■ **What is being asked**
Go through the listing below, and from the line containing "- moved: white light" through its last line, transcribe every line exactly, skipping pictures.

■ **Recorded information**
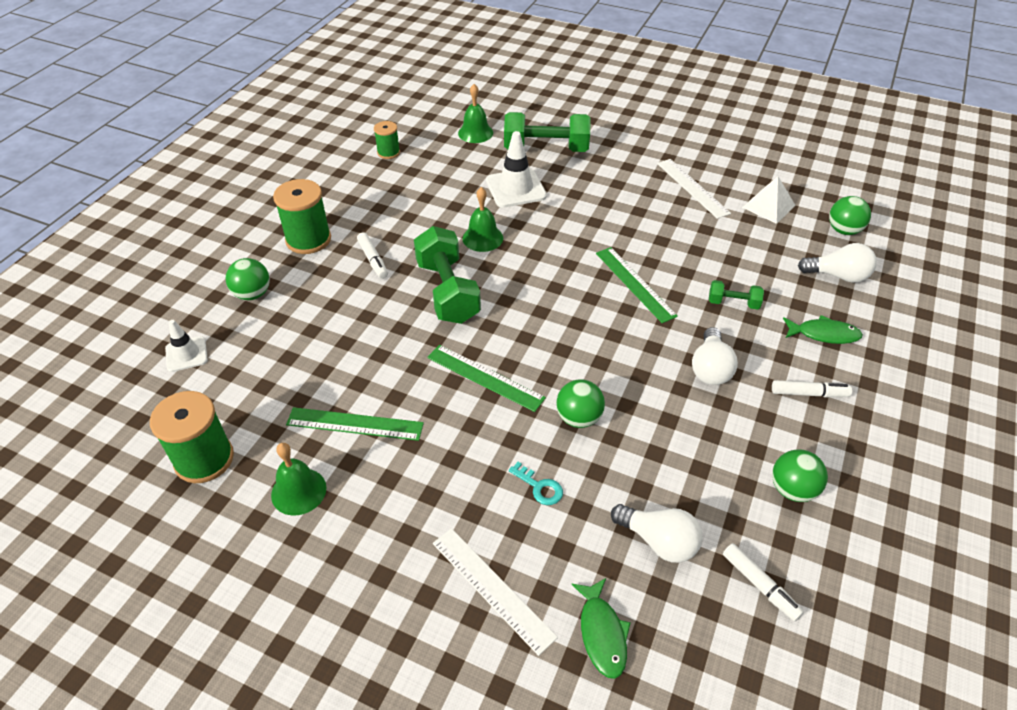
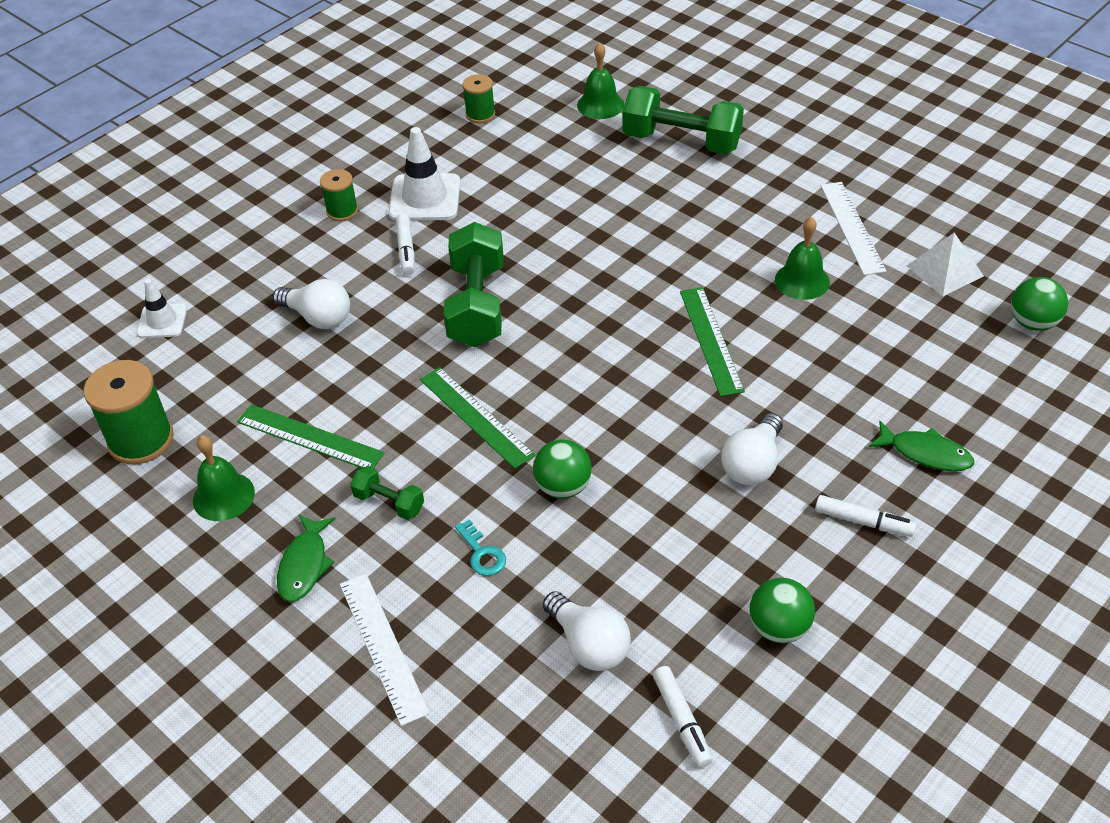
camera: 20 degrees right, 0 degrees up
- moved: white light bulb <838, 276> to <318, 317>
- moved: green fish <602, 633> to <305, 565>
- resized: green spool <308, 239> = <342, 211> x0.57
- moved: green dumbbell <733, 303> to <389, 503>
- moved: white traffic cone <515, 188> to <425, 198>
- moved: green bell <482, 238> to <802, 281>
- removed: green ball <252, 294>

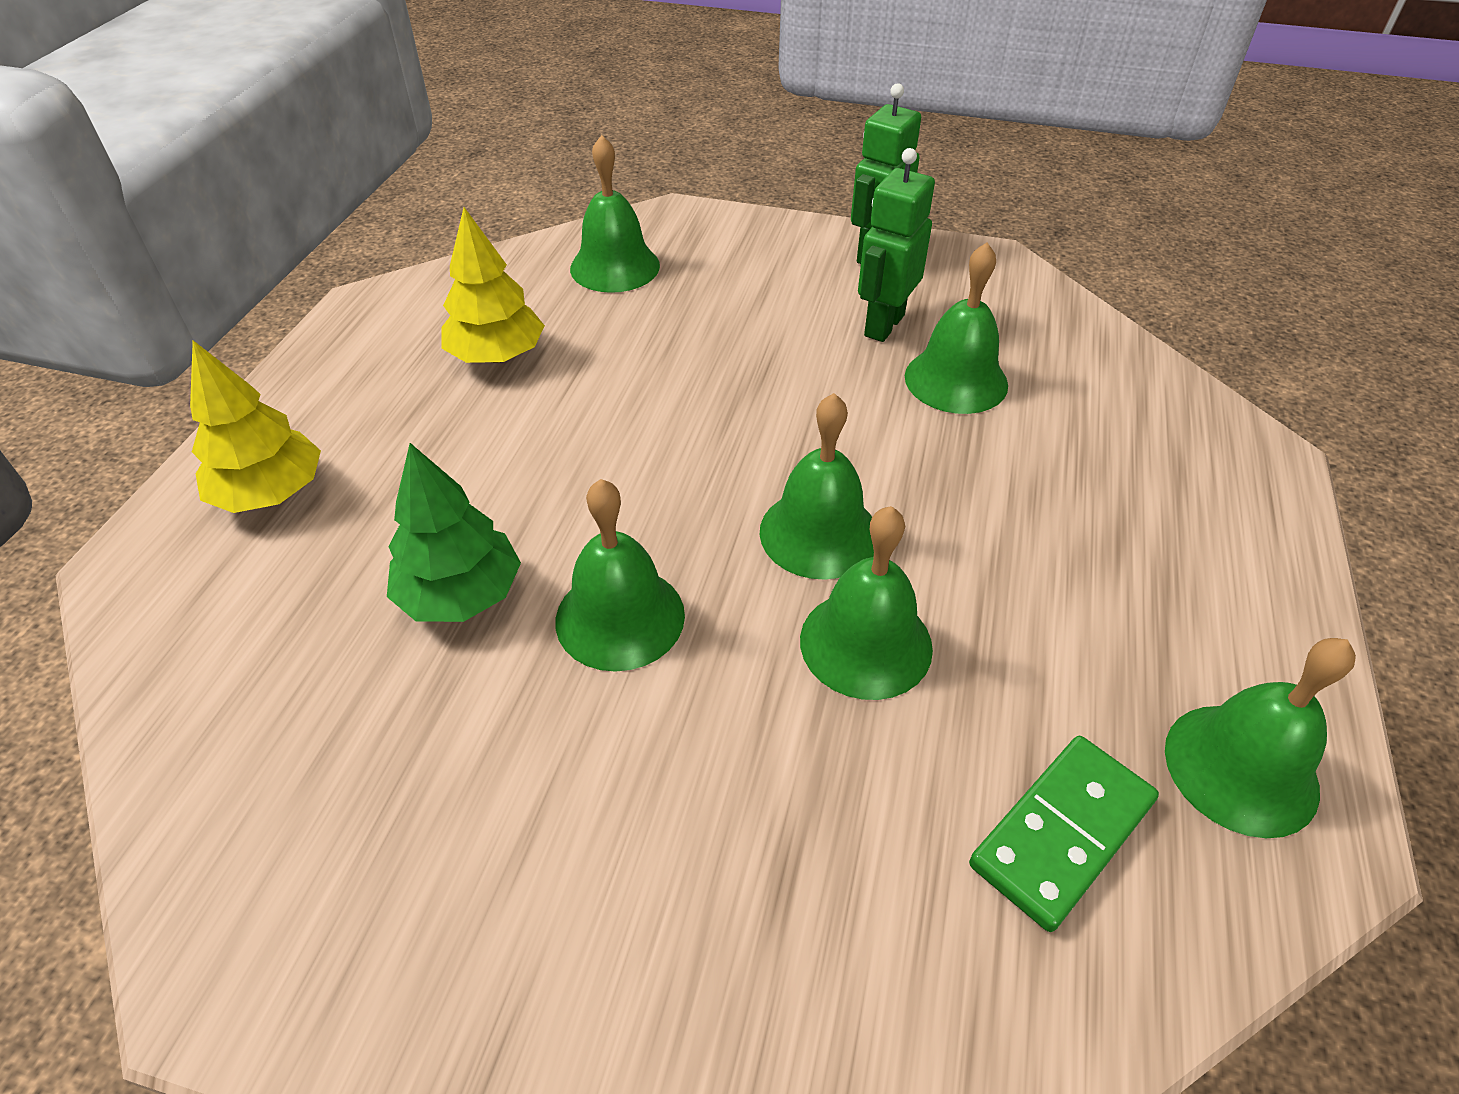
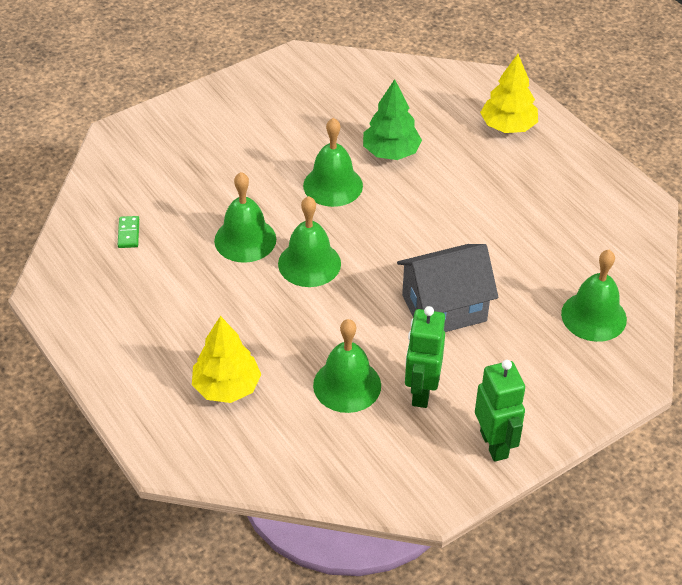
camera: 130 degrees right, 0 degrees up
- resized: green domino <1062, 833> = <128, 233> x0.52
- moved: yellow tree <497, 356> to <226, 387>
- added: grey house <444, 308>
- turned: green robot <883, 325> = <421, 392> 150 degrees counterclockwise
- removed: green bell <1241, 768>

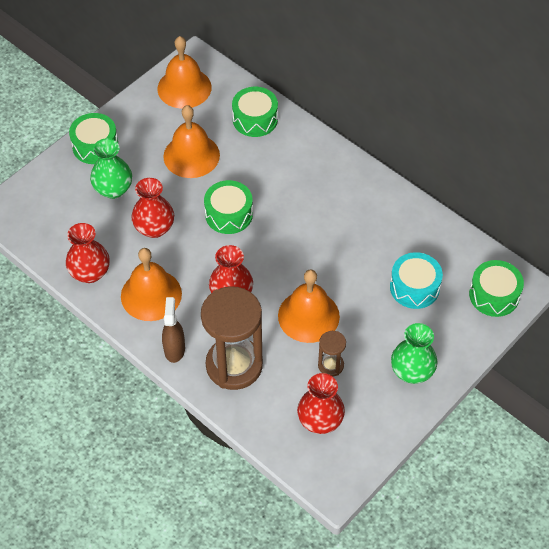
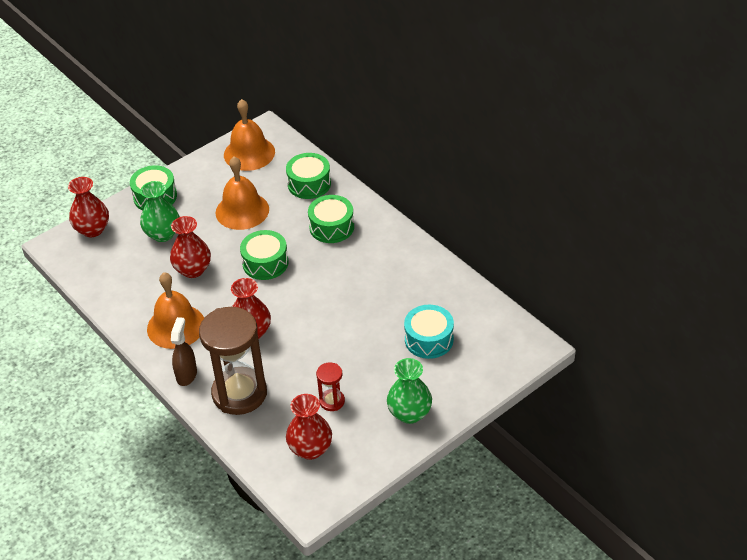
camera: 10 degrees right, 10 degrees down
- moved: red vase <90, 273> to <92, 229>
- moved: green drum <494, 295> to <331, 227>
- recoloured: brown hourglass <330, 365> to red hourglass <332, 401>
- removed: orange bell <308, 316>

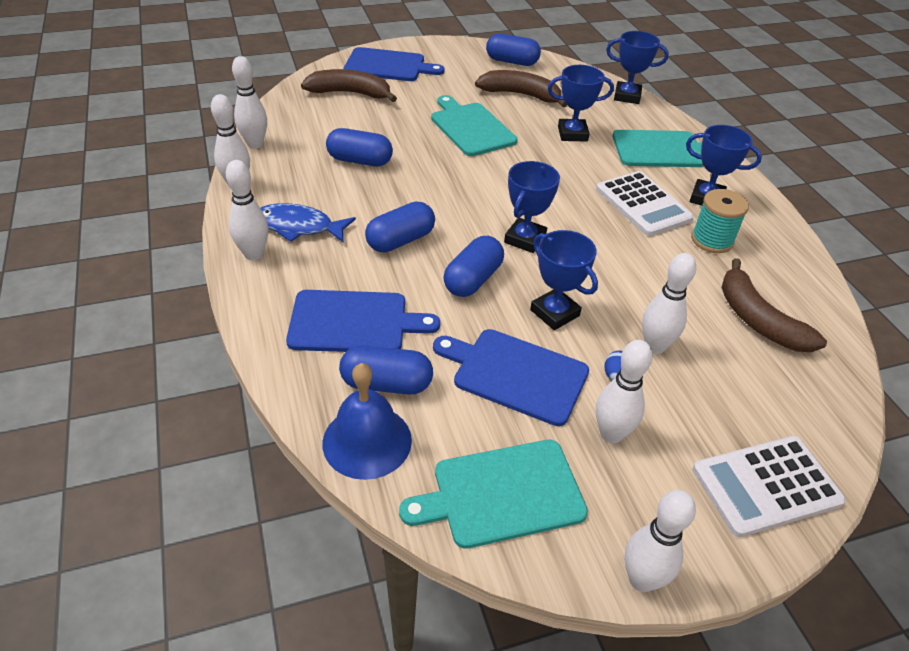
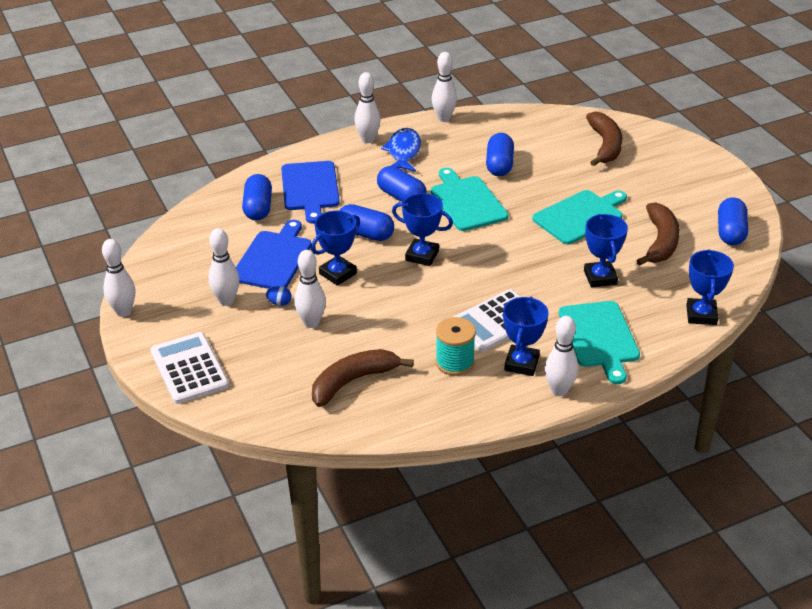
camera: 85 degrees right, 5 degrees down
- moved: turquoise cutting board <502, 493> to <467, 202>
- moved: white bowling pin <255, 144> to <559, 390>
- removed: blue bell <367, 441>
- removed: blue cutting board <388, 66>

■ **Output for this task**
- moved: white light bulb <838, 276> to <318, 317>
- moved: green fish <602, 633> to <305, 565>
- resized: green spool <308, 239> = <342, 211> x0.57
- moved: green dumbbell <733, 303> to <389, 503>
- moved: white traffic cone <515, 188> to <425, 198>
- moved: green bell <482, 238> to <802, 281>
- removed: green ball <252, 294>

camera: 130 degrees right, 0 degrees up
- resized: green domino <1062, 833> = <128, 233> x0.52
- moved: yellow tree <497, 356> to <226, 387>
- added: grey house <444, 308>
- turned: green robot <883, 325> = <421, 392> 150 degrees counterclockwise
- removed: green bell <1241, 768>

camera: 10 degrees right, 10 degrees down
- moved: red vase <90, 273> to <92, 229>
- moved: green drum <494, 295> to <331, 227>
- recoloured: brown hourglass <330, 365> to red hourglass <332, 401>
- removed: orange bell <308, 316>

camera: 85 degrees right, 5 degrees down
- moved: turquoise cutting board <502, 493> to <467, 202>
- moved: white bowling pin <255, 144> to <559, 390>
- removed: blue bell <367, 441>
- removed: blue cutting board <388, 66>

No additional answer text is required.